What you should do:
Using the data beneath this instruction, retype only the lines from the one that contains "# camera: 10 degrees right, 0 degrees up" down to the one that contains "[738 187 825 227] (first image)", both included, exactly as they appear.

#### Supplied records

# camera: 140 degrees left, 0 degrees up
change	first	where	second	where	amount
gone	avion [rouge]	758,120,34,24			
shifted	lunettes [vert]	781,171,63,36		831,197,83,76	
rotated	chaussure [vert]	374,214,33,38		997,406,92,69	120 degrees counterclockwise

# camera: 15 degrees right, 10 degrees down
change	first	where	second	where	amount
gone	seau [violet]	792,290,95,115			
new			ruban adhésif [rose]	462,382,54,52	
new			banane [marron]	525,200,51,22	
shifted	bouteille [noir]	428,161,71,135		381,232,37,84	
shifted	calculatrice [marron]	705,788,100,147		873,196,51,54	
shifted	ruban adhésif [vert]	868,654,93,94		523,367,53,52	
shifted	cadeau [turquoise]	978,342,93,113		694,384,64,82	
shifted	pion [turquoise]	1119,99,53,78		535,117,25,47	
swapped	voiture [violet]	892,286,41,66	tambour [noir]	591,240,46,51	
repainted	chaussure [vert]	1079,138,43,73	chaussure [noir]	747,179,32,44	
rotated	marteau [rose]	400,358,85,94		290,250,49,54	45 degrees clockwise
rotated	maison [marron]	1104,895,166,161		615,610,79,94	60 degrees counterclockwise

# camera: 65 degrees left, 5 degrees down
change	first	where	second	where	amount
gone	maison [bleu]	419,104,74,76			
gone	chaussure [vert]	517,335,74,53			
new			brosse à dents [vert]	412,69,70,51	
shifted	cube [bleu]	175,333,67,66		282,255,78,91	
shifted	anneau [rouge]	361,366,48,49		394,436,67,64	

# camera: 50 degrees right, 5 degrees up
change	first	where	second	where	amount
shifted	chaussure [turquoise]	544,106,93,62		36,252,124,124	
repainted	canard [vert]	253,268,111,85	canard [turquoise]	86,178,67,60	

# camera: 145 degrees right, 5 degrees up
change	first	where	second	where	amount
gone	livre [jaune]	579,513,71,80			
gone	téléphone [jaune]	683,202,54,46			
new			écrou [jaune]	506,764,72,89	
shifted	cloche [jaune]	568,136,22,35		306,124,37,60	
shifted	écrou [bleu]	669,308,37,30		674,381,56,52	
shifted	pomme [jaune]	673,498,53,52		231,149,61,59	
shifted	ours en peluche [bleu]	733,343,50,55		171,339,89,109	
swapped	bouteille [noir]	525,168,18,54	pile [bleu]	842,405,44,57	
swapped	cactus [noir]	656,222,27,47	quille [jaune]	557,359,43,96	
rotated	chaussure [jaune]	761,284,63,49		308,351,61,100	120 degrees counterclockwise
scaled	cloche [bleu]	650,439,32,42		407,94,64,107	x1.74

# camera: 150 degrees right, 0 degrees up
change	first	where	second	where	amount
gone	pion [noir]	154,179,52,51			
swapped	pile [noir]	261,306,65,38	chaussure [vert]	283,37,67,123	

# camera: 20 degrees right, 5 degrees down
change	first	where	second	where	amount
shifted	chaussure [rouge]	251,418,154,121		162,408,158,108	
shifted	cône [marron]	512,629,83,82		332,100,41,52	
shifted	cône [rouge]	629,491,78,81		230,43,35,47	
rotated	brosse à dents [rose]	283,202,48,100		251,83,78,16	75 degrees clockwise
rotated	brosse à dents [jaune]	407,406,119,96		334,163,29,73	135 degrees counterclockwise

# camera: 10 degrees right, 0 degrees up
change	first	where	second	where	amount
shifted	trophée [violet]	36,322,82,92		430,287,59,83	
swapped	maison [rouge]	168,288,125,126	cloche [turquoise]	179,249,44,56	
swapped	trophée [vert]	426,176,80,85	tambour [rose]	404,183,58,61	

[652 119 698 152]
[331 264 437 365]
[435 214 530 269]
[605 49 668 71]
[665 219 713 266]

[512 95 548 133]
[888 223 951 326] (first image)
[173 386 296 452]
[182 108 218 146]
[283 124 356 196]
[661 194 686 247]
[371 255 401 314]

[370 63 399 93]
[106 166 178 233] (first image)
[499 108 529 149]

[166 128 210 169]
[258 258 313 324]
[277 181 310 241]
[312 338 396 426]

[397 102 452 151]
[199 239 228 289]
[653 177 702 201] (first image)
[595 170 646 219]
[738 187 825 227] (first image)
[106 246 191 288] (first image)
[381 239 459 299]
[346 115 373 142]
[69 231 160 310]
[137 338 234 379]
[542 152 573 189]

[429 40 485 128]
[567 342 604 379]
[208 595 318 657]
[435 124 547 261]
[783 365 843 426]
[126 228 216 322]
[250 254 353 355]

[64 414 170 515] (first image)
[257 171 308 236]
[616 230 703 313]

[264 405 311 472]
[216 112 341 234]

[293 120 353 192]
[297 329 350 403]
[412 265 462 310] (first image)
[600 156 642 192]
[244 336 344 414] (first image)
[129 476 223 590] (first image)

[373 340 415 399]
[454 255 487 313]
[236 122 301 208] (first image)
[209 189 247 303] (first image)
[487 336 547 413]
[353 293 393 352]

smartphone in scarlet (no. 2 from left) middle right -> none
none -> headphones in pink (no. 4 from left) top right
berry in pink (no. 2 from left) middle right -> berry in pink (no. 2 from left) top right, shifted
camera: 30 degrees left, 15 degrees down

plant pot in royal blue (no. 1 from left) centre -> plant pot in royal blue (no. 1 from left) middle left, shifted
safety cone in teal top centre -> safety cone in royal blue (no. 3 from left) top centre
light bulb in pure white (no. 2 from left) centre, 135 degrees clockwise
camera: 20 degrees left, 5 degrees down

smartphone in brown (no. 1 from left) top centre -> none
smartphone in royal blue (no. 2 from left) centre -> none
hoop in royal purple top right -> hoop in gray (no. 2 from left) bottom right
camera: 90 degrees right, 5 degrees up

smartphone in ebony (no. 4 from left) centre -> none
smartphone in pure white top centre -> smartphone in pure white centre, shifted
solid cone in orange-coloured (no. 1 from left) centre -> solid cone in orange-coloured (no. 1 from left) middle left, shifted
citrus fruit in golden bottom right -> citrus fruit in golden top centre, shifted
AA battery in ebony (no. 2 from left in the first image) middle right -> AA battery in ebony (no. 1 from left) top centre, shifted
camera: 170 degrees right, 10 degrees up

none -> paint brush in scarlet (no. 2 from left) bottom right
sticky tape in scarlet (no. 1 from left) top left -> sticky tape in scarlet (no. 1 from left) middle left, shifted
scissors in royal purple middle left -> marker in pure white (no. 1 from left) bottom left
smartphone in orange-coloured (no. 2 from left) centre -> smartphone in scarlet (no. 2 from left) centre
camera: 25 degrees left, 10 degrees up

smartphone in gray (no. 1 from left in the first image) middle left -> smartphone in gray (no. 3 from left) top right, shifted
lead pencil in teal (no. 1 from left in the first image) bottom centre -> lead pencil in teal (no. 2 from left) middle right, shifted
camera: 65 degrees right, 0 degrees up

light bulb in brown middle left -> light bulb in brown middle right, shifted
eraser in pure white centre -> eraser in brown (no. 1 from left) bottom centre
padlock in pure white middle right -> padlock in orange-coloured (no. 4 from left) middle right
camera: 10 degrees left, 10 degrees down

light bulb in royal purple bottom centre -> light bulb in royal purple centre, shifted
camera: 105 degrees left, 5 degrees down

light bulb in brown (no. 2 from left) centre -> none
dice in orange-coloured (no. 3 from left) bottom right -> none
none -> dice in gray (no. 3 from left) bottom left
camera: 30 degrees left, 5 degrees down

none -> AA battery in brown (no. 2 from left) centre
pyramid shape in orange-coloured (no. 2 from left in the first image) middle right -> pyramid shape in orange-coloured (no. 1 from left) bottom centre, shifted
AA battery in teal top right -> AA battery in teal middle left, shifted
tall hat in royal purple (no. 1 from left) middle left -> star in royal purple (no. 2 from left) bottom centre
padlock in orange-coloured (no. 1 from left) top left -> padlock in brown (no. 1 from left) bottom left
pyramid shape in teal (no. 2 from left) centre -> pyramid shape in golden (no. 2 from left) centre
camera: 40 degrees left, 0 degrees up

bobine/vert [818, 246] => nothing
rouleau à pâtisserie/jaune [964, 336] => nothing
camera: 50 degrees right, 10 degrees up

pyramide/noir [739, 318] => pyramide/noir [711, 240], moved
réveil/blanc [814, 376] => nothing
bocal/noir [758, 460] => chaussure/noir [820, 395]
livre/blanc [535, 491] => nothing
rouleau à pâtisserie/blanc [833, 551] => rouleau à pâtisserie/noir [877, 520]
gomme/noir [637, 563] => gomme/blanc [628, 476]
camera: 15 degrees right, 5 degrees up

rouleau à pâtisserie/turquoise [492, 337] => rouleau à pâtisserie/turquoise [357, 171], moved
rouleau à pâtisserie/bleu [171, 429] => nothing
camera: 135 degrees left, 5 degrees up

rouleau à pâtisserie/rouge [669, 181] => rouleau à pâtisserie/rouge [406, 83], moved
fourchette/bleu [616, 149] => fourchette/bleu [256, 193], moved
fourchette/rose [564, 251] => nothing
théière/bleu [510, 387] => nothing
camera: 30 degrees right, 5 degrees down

########

Answer space:
# camera: 10 degrees right, 0 degrees up
change	first	where	second	where	amount
shifted	trophée [violet]	36,322,82,92		430,287,59,83	
swapped	maison [rouge]	168,288,125,126	cloche [turquoise]	179,249,44,56	
swapped	trophée [vert]	426,176,80,85	tambour [rose]	404,183,58,61	

[652 119 698 152]
[331 264 437 365]
[435 214 530 269]
[605 49 668 71]
[665 219 713 266]

[512 95 548 133]
[888 223 951 326] (first image)
[173 386 296 452]
[182 108 218 146]
[283 124 356 196]
[661 194 686 247]
[371 255 401 314]

[370 63 399 93]
[106 166 178 233] (first image)
[499 108 529 149]

[166 128 210 169]
[258 258 313 324]
[277 181 310 241]
[312 338 396 426]

[397 102 452 151]
[199 239 228 289]
[653 177 702 201] (first image)
[595 170 646 219]
[738 187 825 227] (first image)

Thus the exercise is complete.